— Task —
Copy nothing but the lines below running from the line containing "SW1: button (GND, RESET)" through the line containing "C18: 470uF (N13, N23) -> 150uF (N13, N23)", both end lines included.
Data to examine Start Marker
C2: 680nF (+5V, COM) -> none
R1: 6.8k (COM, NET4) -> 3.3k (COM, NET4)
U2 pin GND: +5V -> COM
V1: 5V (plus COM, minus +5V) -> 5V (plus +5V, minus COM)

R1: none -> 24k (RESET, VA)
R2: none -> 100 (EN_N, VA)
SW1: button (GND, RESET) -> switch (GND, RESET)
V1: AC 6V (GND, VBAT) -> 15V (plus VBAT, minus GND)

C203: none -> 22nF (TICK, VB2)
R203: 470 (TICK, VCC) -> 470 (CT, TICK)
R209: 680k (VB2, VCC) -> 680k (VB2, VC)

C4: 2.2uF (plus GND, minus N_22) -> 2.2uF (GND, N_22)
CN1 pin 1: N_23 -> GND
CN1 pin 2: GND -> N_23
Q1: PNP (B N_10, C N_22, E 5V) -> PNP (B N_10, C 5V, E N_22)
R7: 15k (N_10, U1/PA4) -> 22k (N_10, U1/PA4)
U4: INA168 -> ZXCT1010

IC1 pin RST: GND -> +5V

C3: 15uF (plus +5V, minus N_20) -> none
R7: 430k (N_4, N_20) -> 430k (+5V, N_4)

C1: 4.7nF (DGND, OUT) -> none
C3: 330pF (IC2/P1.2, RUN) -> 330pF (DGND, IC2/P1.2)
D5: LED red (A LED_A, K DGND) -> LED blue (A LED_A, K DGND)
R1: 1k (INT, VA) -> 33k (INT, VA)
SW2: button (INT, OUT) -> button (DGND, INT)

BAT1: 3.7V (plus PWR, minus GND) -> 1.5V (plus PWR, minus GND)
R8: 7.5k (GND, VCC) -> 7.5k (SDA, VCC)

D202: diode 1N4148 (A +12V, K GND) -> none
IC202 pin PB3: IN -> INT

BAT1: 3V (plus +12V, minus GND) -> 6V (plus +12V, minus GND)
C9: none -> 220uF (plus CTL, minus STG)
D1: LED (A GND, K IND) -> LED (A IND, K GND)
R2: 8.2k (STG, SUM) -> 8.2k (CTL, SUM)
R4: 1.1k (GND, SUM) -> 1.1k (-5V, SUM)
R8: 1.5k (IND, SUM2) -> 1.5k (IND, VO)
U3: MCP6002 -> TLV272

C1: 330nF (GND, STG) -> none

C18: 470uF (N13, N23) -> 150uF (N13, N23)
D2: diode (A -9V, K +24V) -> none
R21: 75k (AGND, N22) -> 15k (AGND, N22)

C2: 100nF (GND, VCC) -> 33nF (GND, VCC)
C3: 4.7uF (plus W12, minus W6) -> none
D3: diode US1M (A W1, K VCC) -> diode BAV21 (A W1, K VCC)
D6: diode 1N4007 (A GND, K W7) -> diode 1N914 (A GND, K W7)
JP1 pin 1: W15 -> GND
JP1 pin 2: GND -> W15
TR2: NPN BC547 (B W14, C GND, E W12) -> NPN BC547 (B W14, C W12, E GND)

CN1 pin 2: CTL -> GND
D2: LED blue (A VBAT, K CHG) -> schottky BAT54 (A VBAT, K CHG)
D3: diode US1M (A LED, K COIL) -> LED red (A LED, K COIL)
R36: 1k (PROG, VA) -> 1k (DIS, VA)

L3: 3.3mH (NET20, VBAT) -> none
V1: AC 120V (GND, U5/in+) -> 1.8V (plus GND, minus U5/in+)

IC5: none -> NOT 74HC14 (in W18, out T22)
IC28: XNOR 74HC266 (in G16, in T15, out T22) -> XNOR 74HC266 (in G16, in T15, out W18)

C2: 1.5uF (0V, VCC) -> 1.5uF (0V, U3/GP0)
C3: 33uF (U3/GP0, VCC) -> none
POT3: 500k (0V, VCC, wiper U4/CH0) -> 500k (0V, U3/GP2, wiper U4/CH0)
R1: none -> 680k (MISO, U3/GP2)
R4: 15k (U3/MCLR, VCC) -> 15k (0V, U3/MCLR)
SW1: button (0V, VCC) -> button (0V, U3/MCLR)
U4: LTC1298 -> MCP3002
Data to examine End Marker
— Result of this task —
SW1: button (GND, RESET) -> switch (GND, RESET)
V1: AC 6V (GND, VBAT) -> 15V (plus VBAT, minus GND)

C203: none -> 22nF (TICK, VB2)
R203: 470 (TICK, VCC) -> 470 (CT, TICK)
R209: 680k (VB2, VCC) -> 680k (VB2, VC)

C4: 2.2uF (plus GND, minus N_22) -> 2.2uF (GND, N_22)
CN1 pin 1: N_23 -> GND
CN1 pin 2: GND -> N_23
Q1: PNP (B N_10, C N_22, E 5V) -> PNP (B N_10, C 5V, E N_22)
R7: 15k (N_10, U1/PA4) -> 22k (N_10, U1/PA4)
U4: INA168 -> ZXCT1010

IC1 pin RST: GND -> +5V

C3: 15uF (plus +5V, minus N_20) -> none
R7: 430k (N_4, N_20) -> 430k (+5V, N_4)

C1: 4.7nF (DGND, OUT) -> none
C3: 330pF (IC2/P1.2, RUN) -> 330pF (DGND, IC2/P1.2)
D5: LED red (A LED_A, K DGND) -> LED blue (A LED_A, K DGND)
R1: 1k (INT, VA) -> 33k (INT, VA)
SW2: button (INT, OUT) -> button (DGND, INT)

BAT1: 3.7V (plus PWR, minus GND) -> 1.5V (plus PWR, minus GND)
R8: 7.5k (GND, VCC) -> 7.5k (SDA, VCC)

D202: diode 1N4148 (A +12V, K GND) -> none
IC202 pin PB3: IN -> INT

BAT1: 3V (plus +12V, minus GND) -> 6V (plus +12V, minus GND)
C9: none -> 220uF (plus CTL, minus STG)
D1: LED (A GND, K IND) -> LED (A IND, K GND)
R2: 8.2k (STG, SUM) -> 8.2k (CTL, SUM)
R4: 1.1k (GND, SUM) -> 1.1k (-5V, SUM)
R8: 1.5k (IND, SUM2) -> 1.5k (IND, VO)
U3: MCP6002 -> TLV272

C1: 330nF (GND, STG) -> none

C18: 470uF (N13, N23) -> 150uF (N13, N23)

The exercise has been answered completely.